··· DATA LISTING

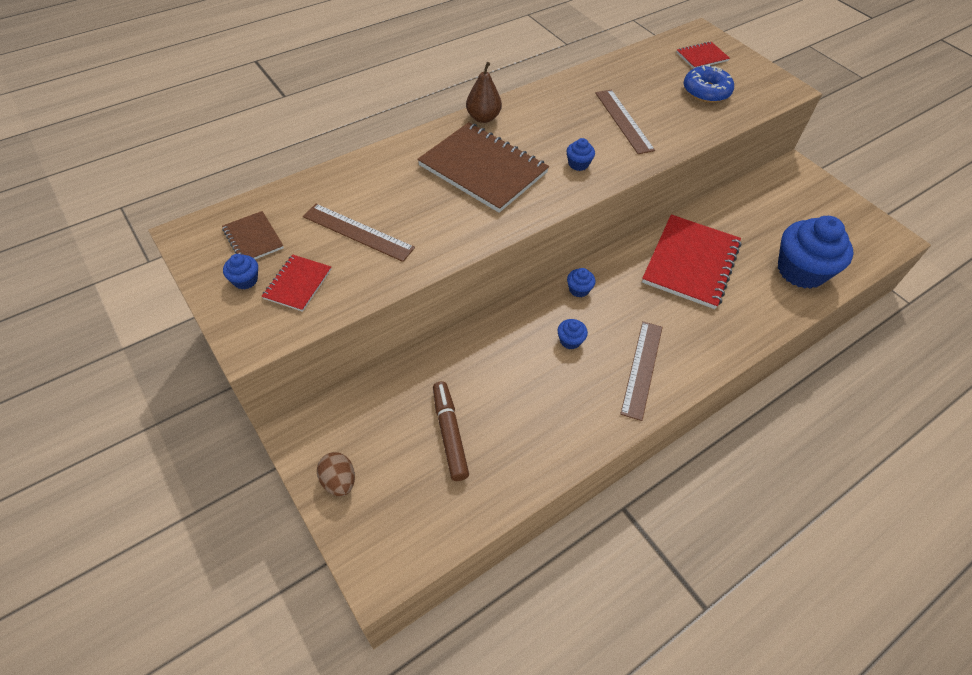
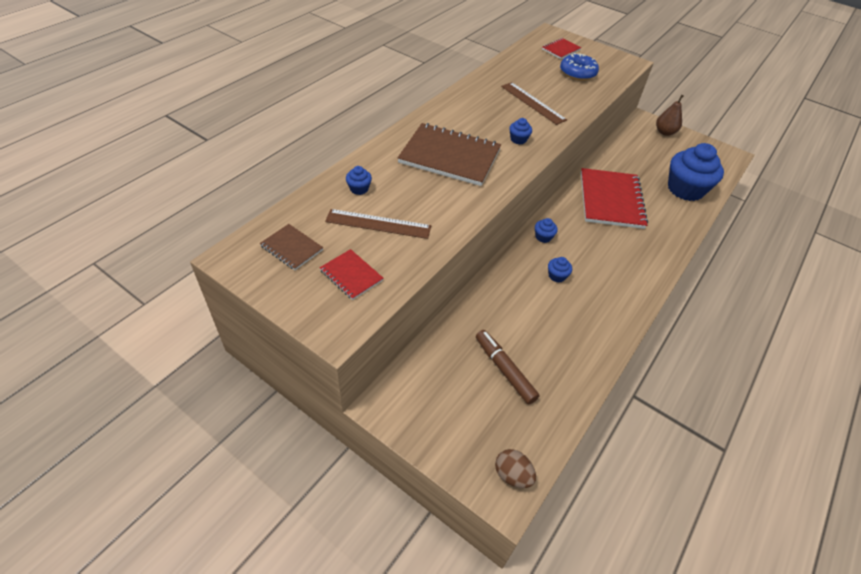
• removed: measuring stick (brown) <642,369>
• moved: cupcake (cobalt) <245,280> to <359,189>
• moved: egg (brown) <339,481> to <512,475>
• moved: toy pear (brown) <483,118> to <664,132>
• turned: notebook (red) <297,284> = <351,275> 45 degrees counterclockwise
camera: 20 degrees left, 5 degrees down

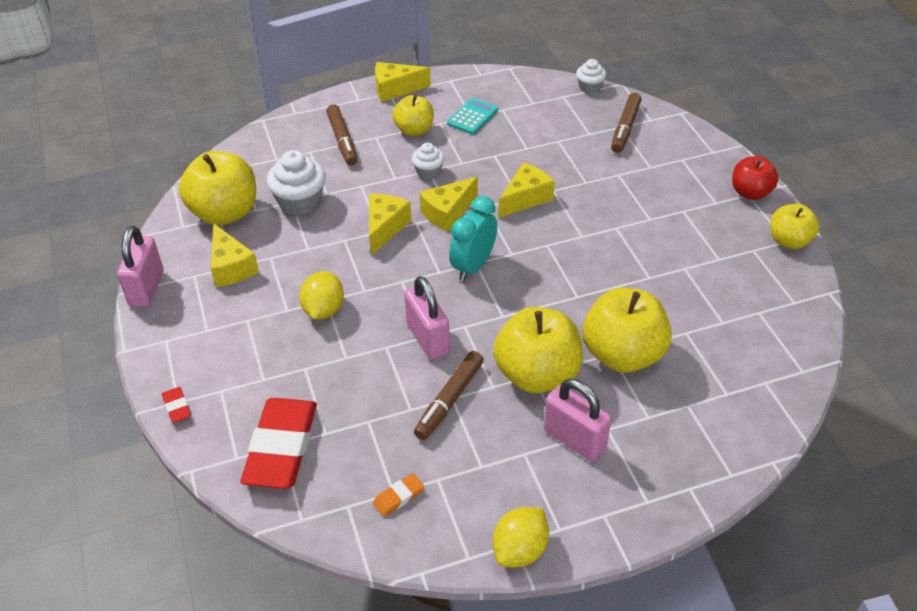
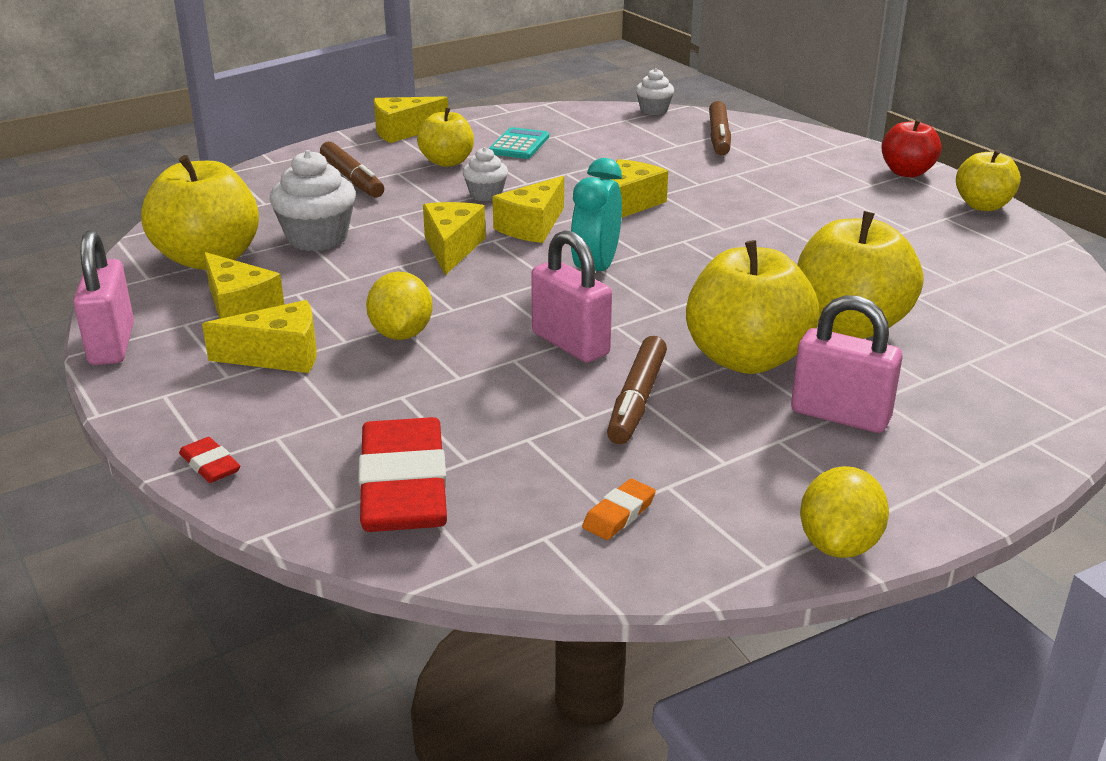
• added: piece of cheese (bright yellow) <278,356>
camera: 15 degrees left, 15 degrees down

······

▶ _DIRECTIONS_
Which lines in the records above contain the word "brown"? Copy each one.

▶ _OUTPUT FOR THIS TASK_
• removed: measuring stick (brown) <642,369>
• moved: egg (brown) <339,481> to <512,475>
• moved: toy pear (brown) <483,118> to <664,132>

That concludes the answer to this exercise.